**Assigned task**.
The answer must reproduce all of the data below exactly and contain no images.

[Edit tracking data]
____________________
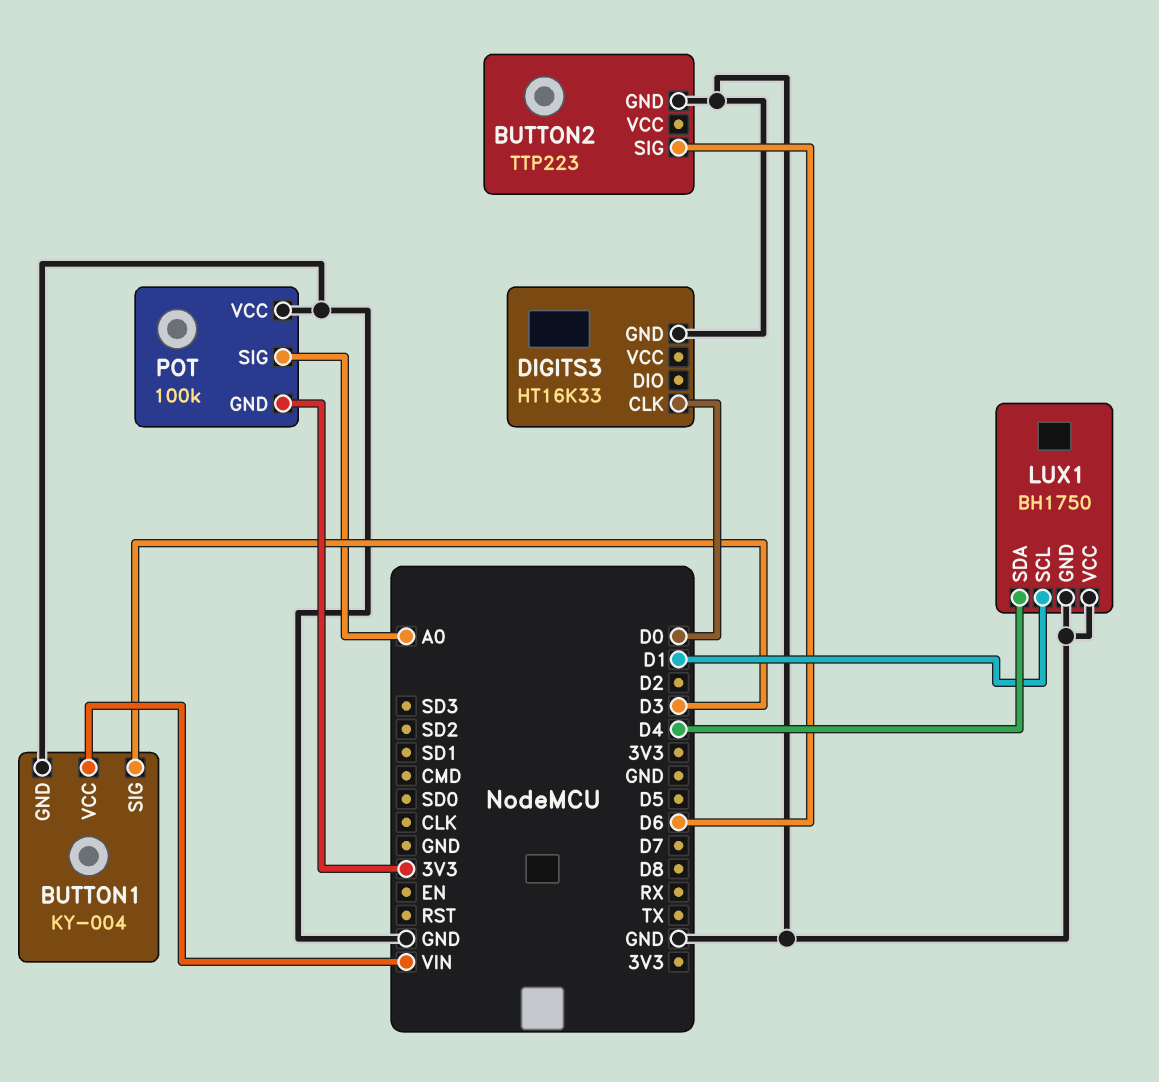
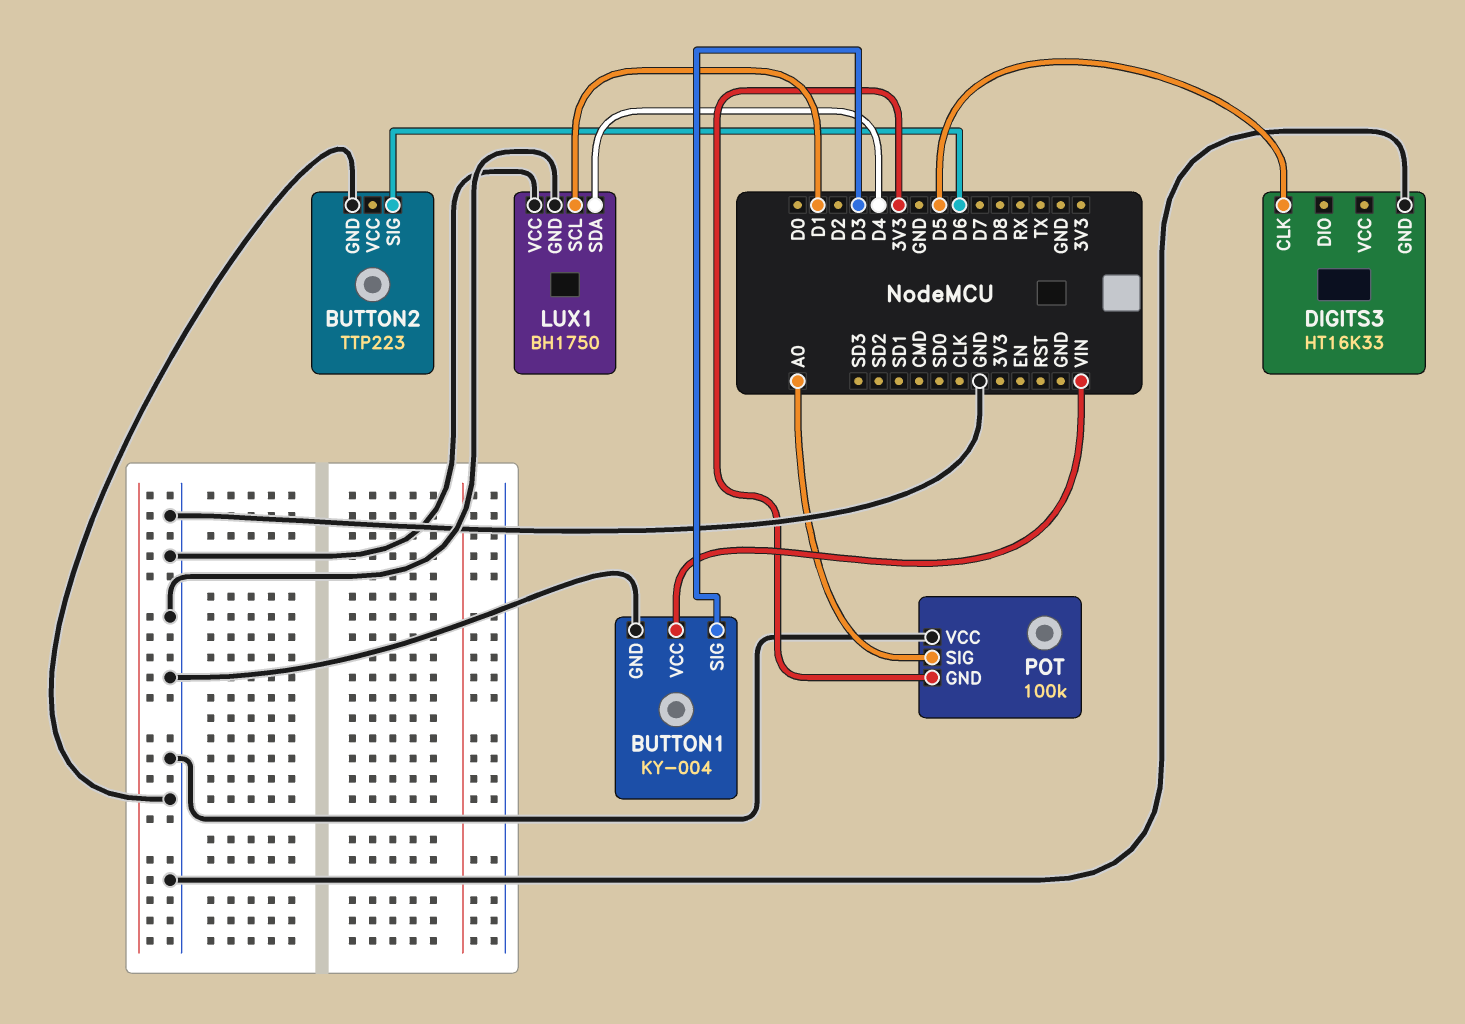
DIGITS3 pin CLK: D0 -> D5

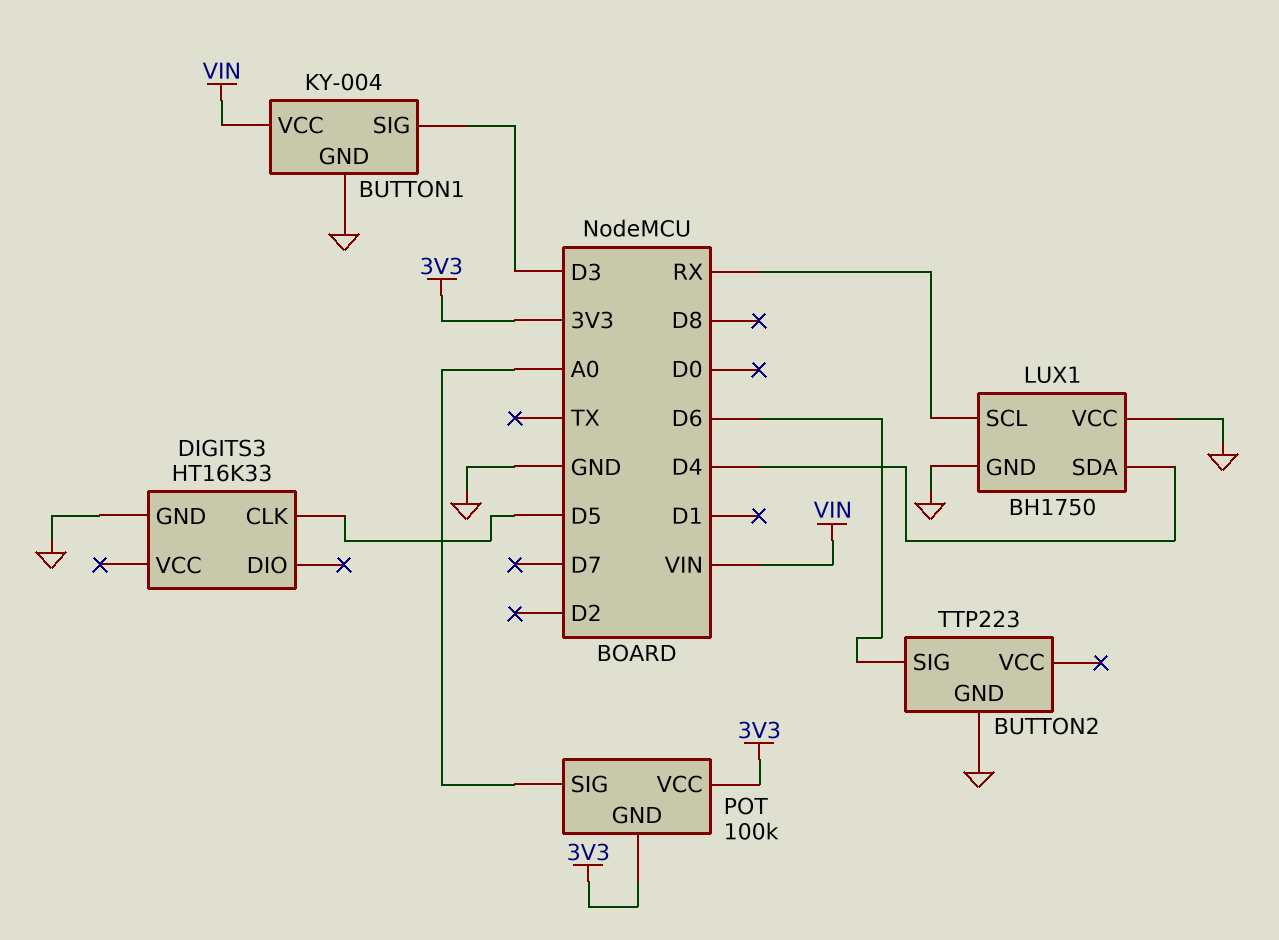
LUX1 pin SCL: D1 -> RX
POT pin VCC: GND -> 3V3

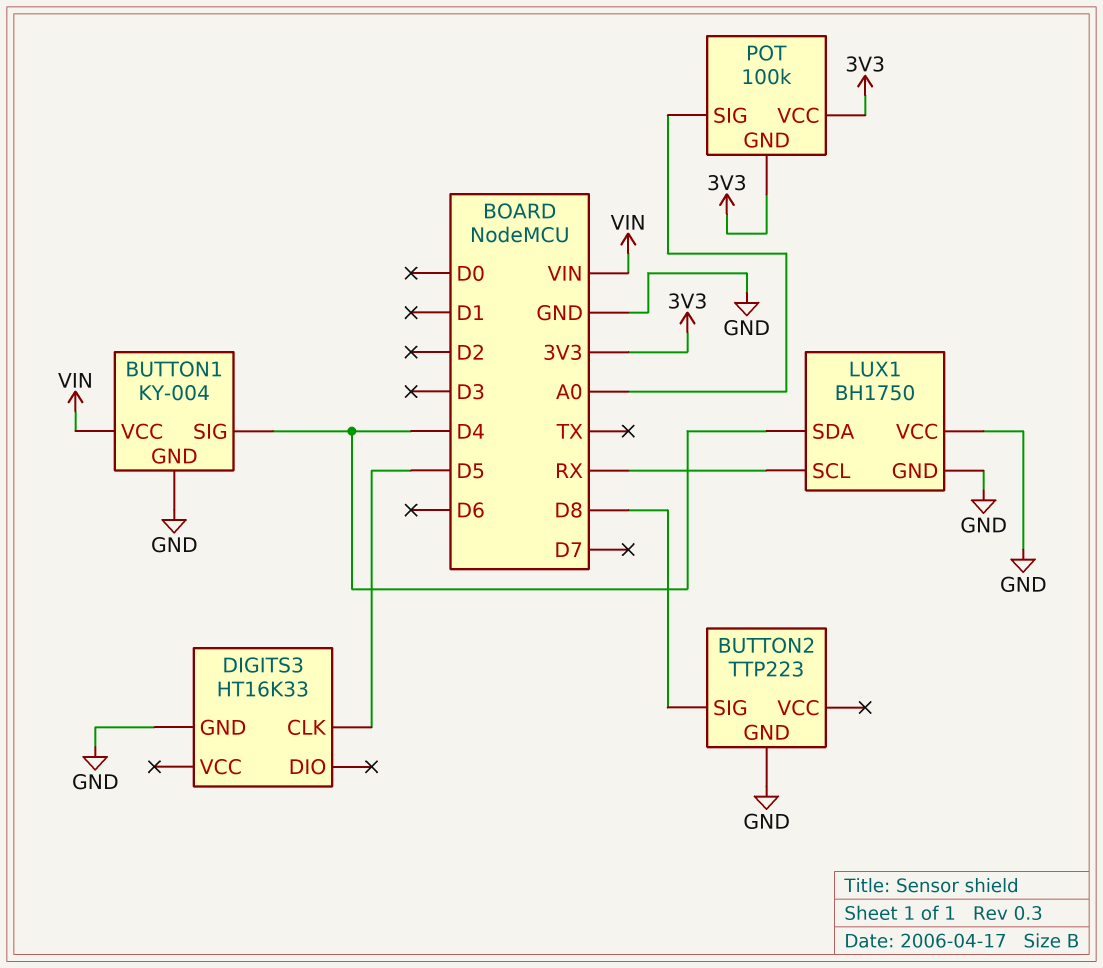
BUTTON1 pin SIG: D3 -> D4
BUTTON2 pin SIG: D6 -> D8

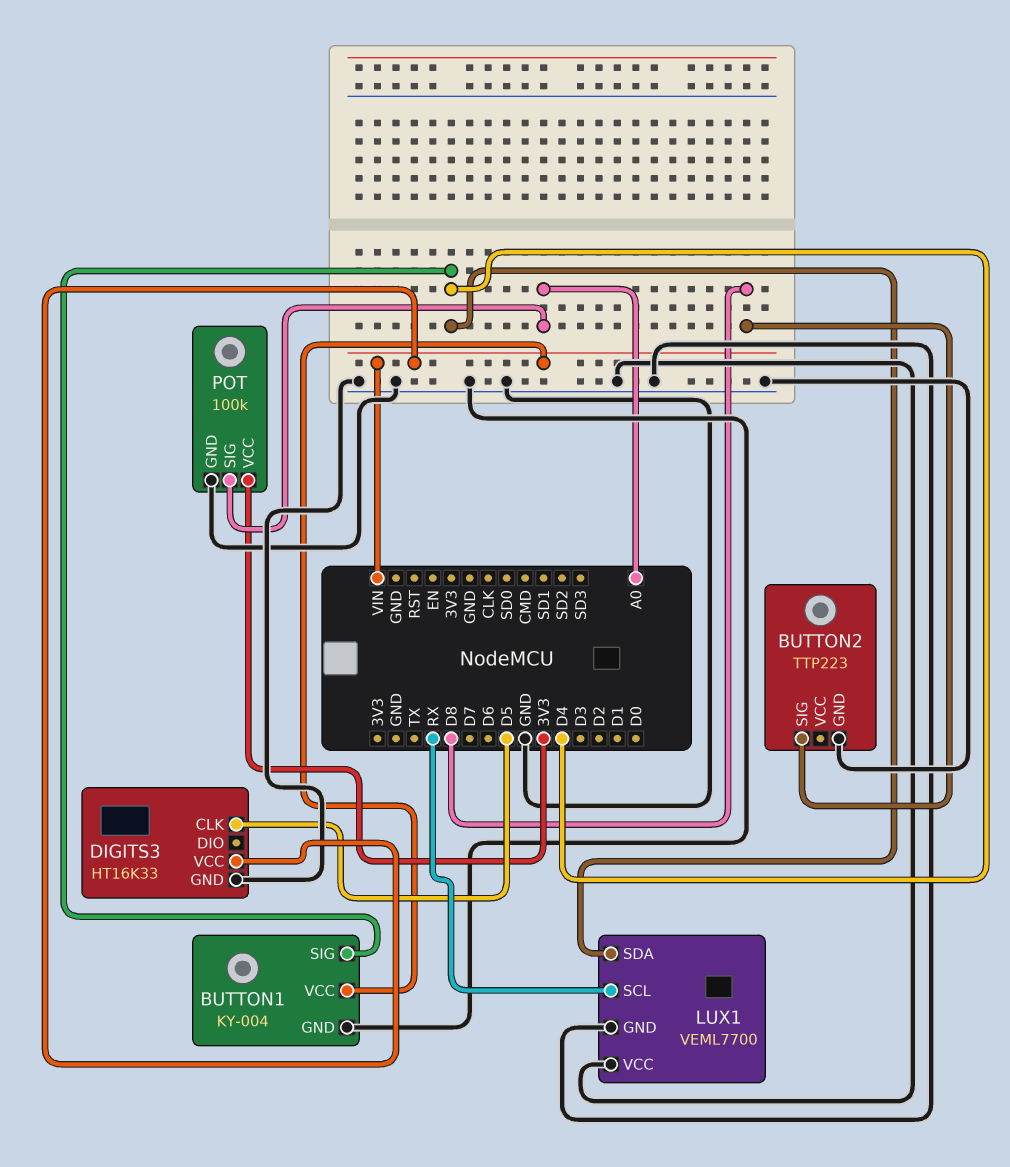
DIGITS3 pin VCC: none -> VIN
LUX1: BH1750 -> VEML7700
POT pin GND: 3V3 -> GND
____________________
**Task solution**.
DIGITS3 pin CLK: D0 -> D5

LUX1 pin SCL: D1 -> RX
POT pin VCC: GND -> 3V3

BUTTON1 pin SIG: D3 -> D4
BUTTON2 pin SIG: D6 -> D8

DIGITS3 pin VCC: none -> VIN
LUX1: BH1750 -> VEML7700
POT pin GND: 3V3 -> GND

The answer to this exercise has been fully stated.